- _Your task_:
Among the entries below, find each line holding "AGND" and return it.

- _Information supplied_:
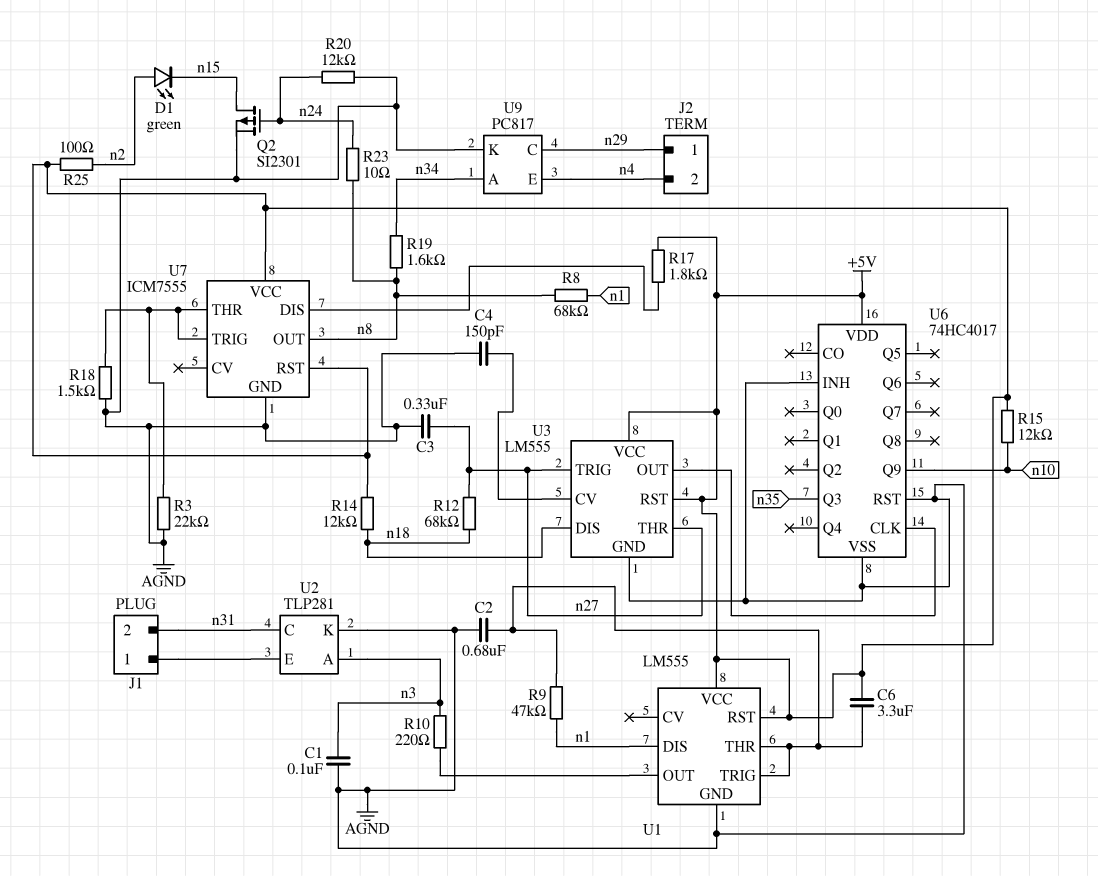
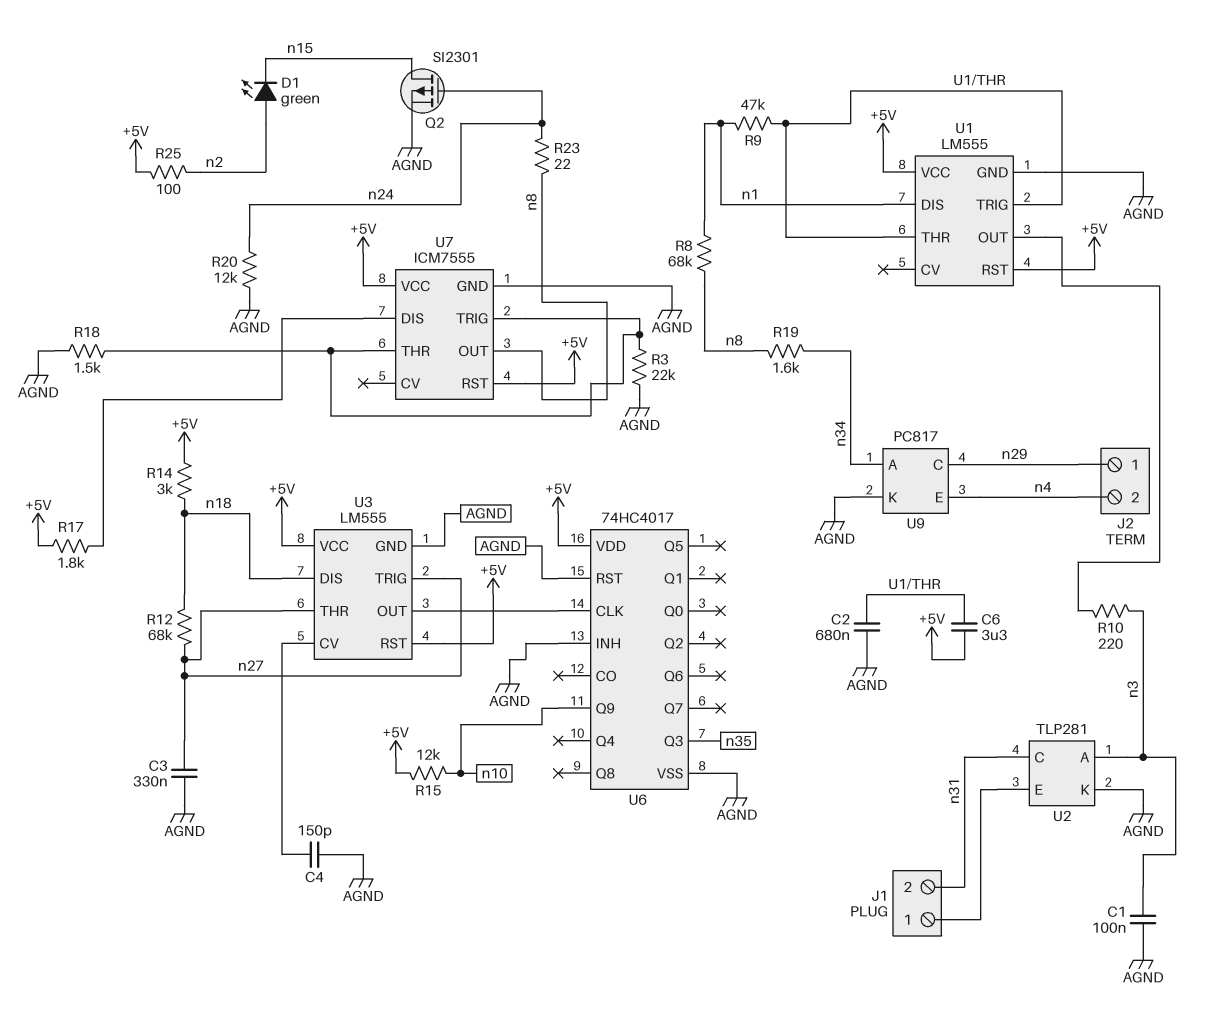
R14: 12k (+5V, n18) -> 3k (+5V, n18)
R23: 10 (n8, n24) -> 22 (n8, n24)

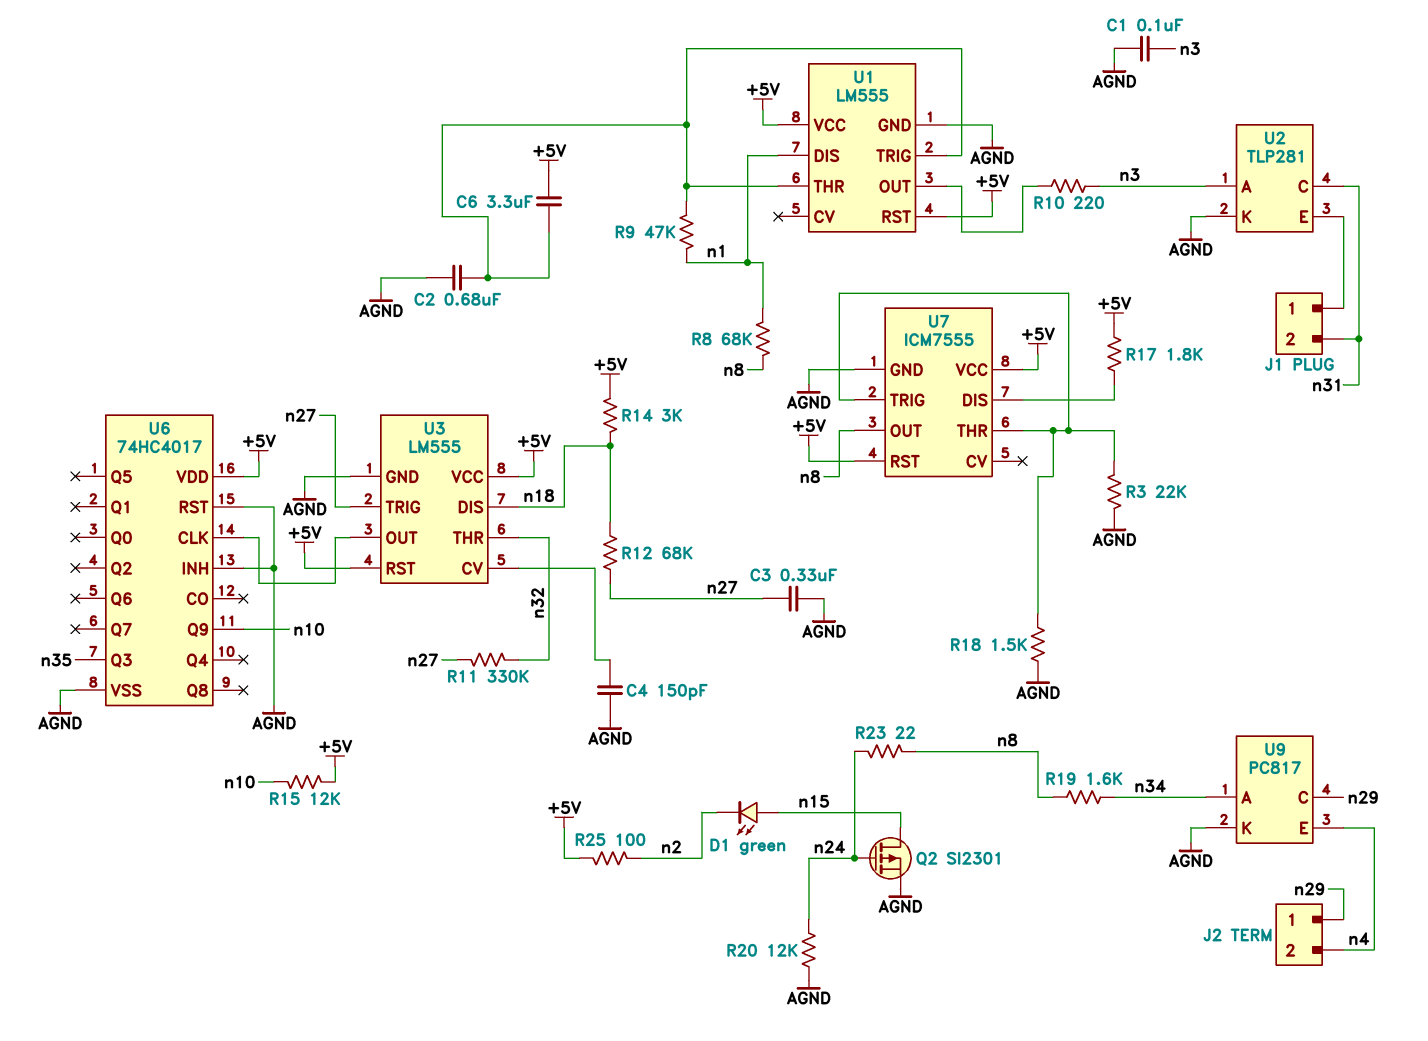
D1: LED green (A n2, K n15) -> LED green (A n15, K n2)
R11: none -> 330k (n27, n32)
U3 pin THR: n27 -> n32

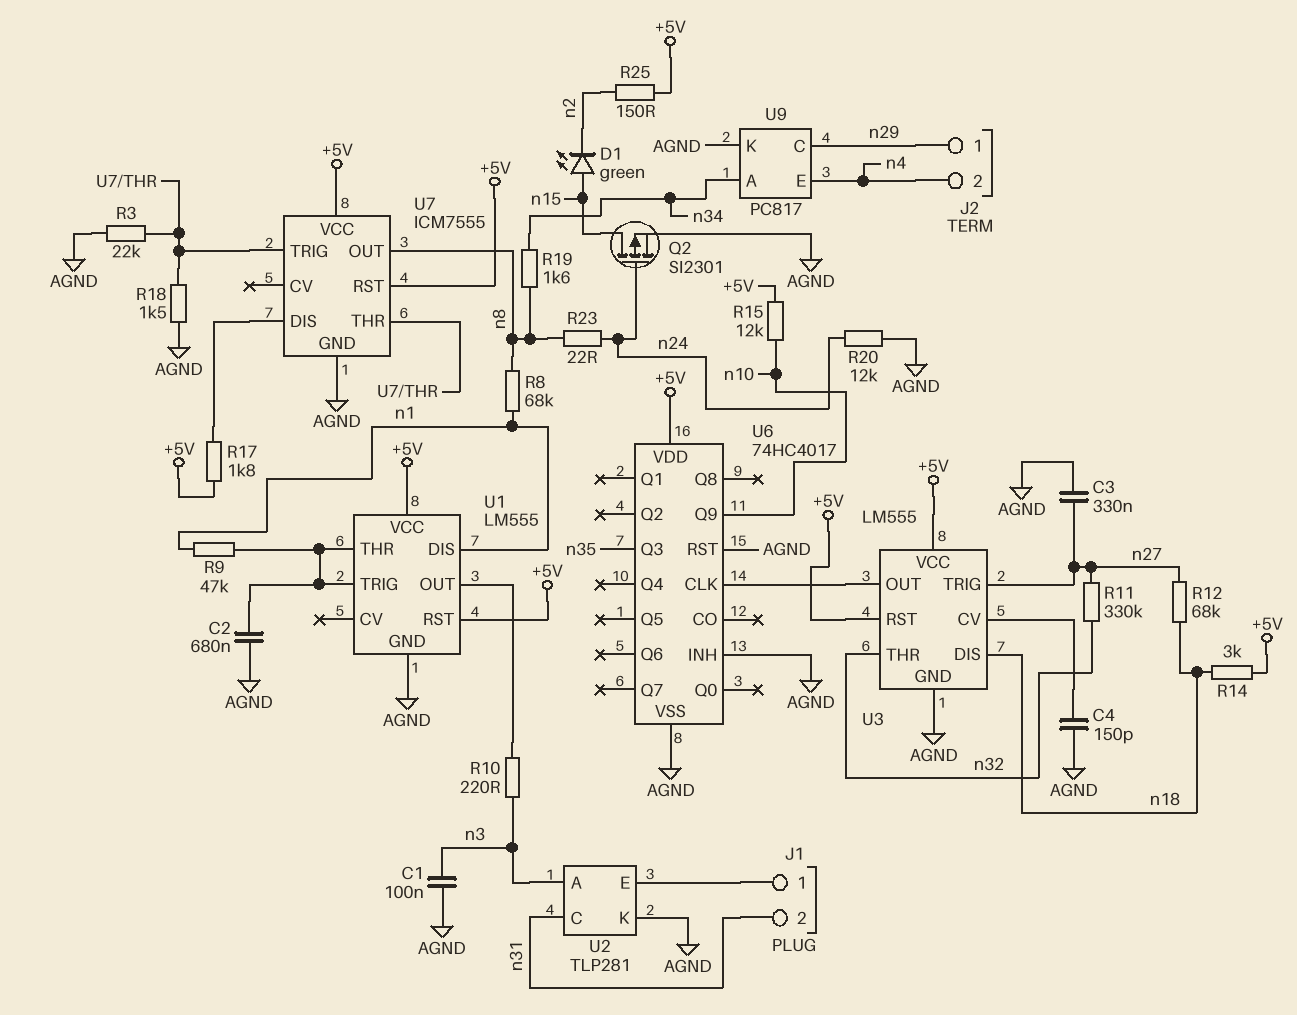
C6: 3.3uF (+5V, U1/THR) -> none
R25: 100 (+5V, n2) -> 150 (+5V, n2)

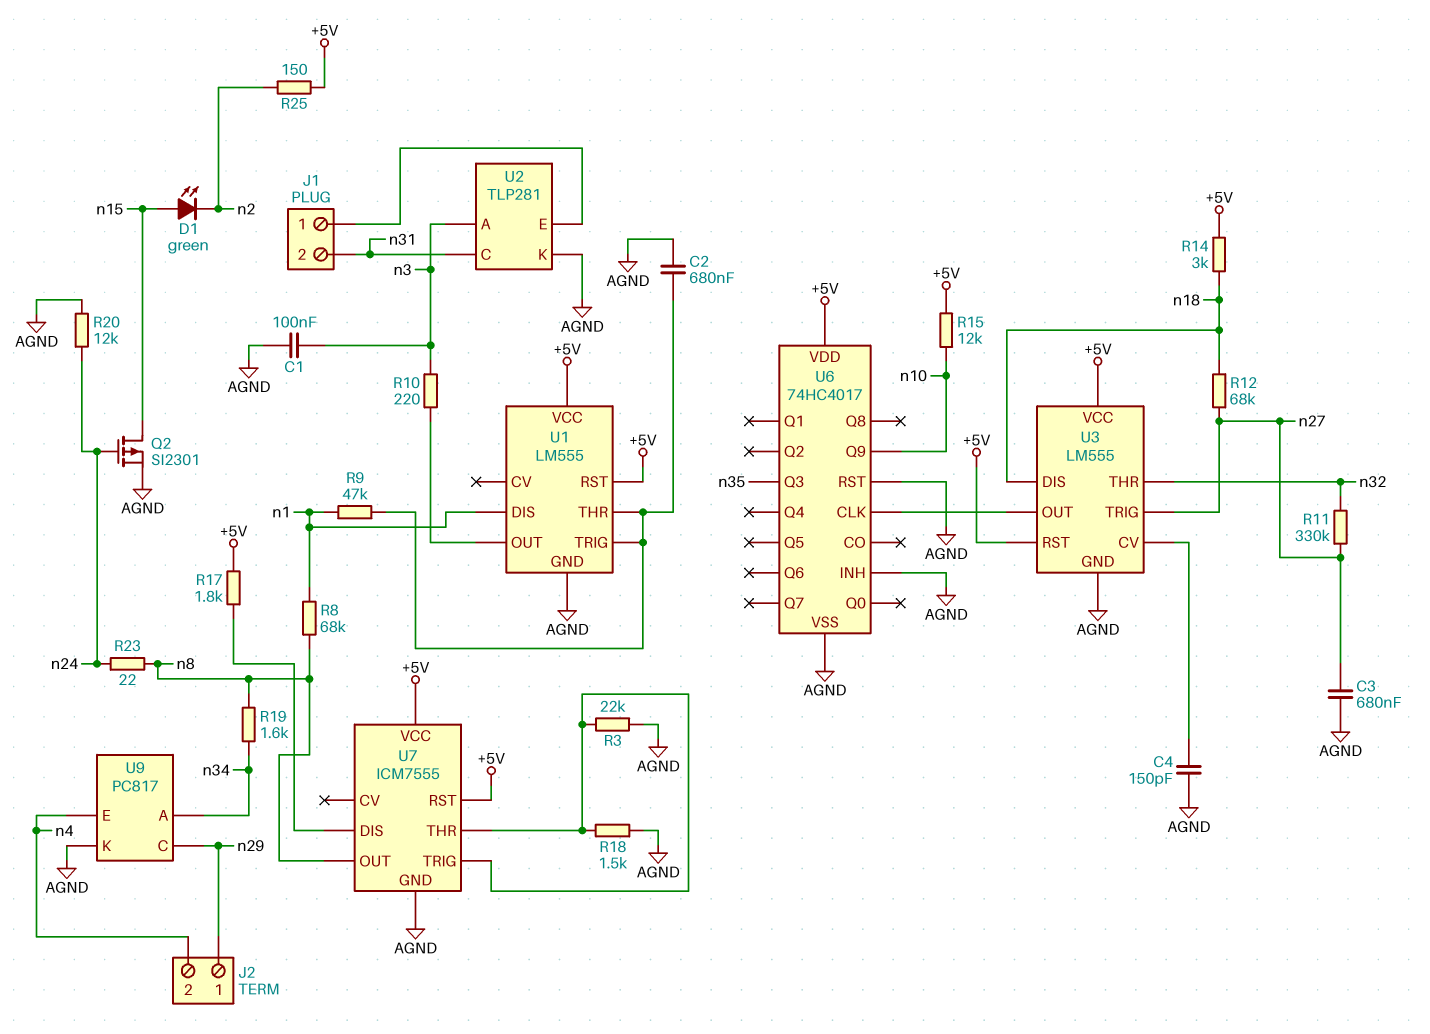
C3: 330nF (AGND, n27) -> 680nF (AGND, n27)

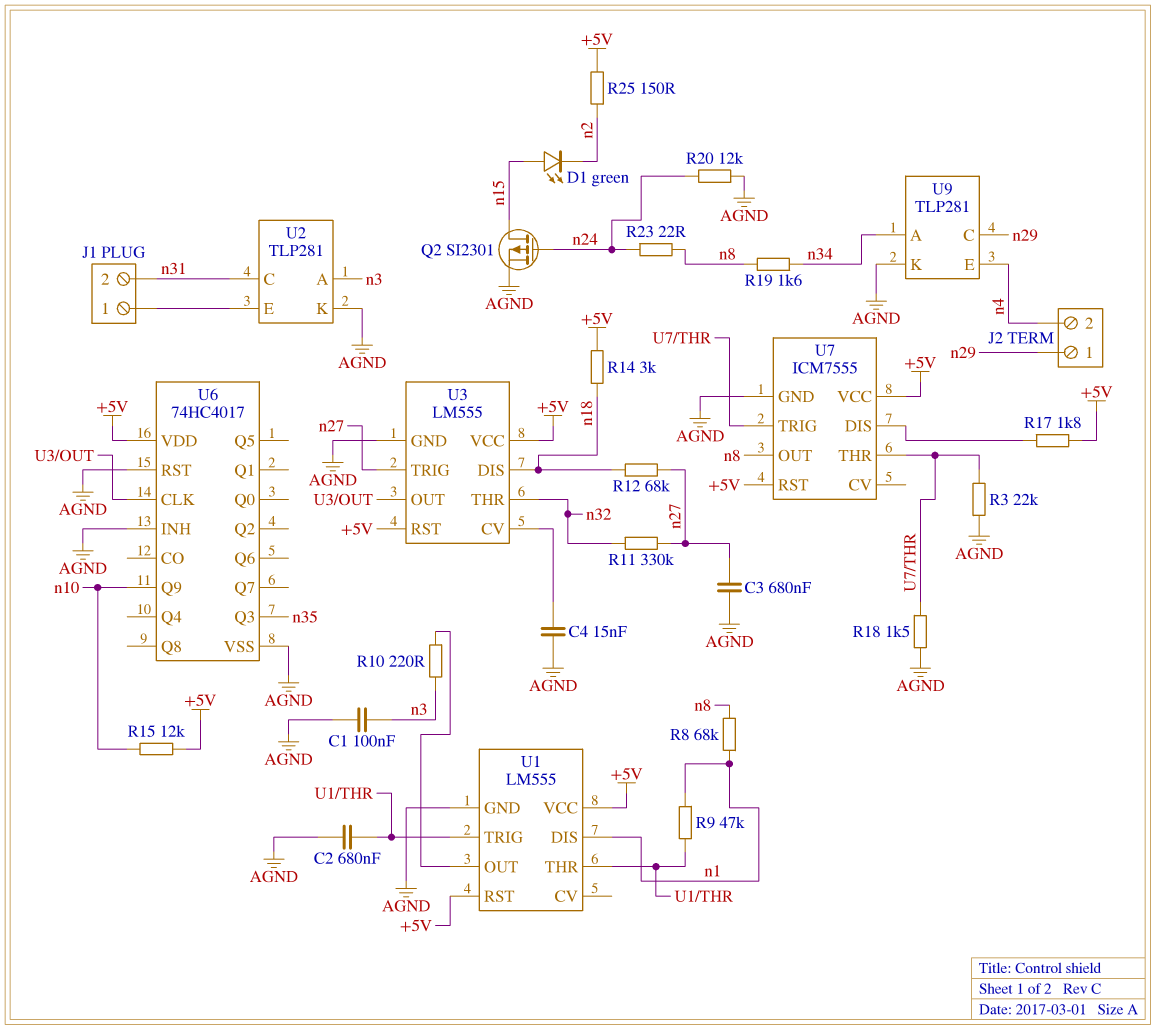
C4: 150pF (AGND, U3/CV) -> 15nF (AGND, U3/CV)
U9: PC817 -> TLP281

- _Output for this task_:
C3: 330nF (AGND, n27) -> 680nF (AGND, n27)
C4: 150pF (AGND, U3/CV) -> 15nF (AGND, U3/CV)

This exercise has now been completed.